Assignment:
In the records below, begin at the line that has "Q1: NPN BC547" and stop after the line that has "P2 pin 2: NET1 -> GND"; quote those lines verbatim and nothing more.

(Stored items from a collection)
┄┄┄┄┄┄
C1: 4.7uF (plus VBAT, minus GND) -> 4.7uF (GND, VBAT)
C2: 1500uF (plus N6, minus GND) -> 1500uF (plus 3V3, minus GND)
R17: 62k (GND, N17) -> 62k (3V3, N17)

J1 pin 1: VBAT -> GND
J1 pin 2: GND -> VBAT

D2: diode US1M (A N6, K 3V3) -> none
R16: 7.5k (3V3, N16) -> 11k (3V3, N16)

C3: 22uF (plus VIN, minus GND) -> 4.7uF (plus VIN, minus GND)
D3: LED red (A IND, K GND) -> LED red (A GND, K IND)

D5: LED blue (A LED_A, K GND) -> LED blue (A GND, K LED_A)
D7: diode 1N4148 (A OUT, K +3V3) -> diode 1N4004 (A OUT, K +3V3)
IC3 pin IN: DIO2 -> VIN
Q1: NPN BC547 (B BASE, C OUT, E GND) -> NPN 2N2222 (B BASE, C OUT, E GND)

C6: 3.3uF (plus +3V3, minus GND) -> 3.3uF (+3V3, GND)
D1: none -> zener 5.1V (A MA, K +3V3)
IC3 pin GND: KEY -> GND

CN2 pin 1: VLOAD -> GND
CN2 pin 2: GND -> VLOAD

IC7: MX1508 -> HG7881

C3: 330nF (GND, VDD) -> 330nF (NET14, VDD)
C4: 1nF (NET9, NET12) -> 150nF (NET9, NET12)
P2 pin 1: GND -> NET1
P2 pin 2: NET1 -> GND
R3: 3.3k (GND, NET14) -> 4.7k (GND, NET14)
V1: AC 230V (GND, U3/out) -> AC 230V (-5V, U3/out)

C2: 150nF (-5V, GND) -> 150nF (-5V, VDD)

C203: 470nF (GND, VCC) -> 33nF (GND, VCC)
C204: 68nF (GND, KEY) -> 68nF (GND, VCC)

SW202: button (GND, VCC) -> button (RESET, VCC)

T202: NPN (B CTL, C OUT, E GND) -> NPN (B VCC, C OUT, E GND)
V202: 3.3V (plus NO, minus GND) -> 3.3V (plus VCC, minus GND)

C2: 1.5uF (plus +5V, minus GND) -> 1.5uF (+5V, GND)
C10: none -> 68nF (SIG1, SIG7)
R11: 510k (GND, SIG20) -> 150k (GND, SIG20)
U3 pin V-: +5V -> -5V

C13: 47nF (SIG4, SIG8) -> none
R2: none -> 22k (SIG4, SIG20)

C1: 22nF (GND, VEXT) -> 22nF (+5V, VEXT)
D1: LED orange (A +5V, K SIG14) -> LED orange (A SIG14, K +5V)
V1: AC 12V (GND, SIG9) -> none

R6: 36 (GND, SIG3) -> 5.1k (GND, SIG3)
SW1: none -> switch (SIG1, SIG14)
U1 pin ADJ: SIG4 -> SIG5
┄┄┄┄┄┄
Output of the exercise:
Q1: NPN BC547 (B BASE, C OUT, E GND) -> NPN 2N2222 (B BASE, C OUT, E GND)

C6: 3.3uF (plus +3V3, minus GND) -> 3.3uF (+3V3, GND)
D1: none -> zener 5.1V (A MA, K +3V3)
IC3 pin GND: KEY -> GND

CN2 pin 1: VLOAD -> GND
CN2 pin 2: GND -> VLOAD

IC7: MX1508 -> HG7881

C3: 330nF (GND, VDD) -> 330nF (NET14, VDD)
C4: 1nF (NET9, NET12) -> 150nF (NET9, NET12)
P2 pin 1: GND -> NET1
P2 pin 2: NET1 -> GND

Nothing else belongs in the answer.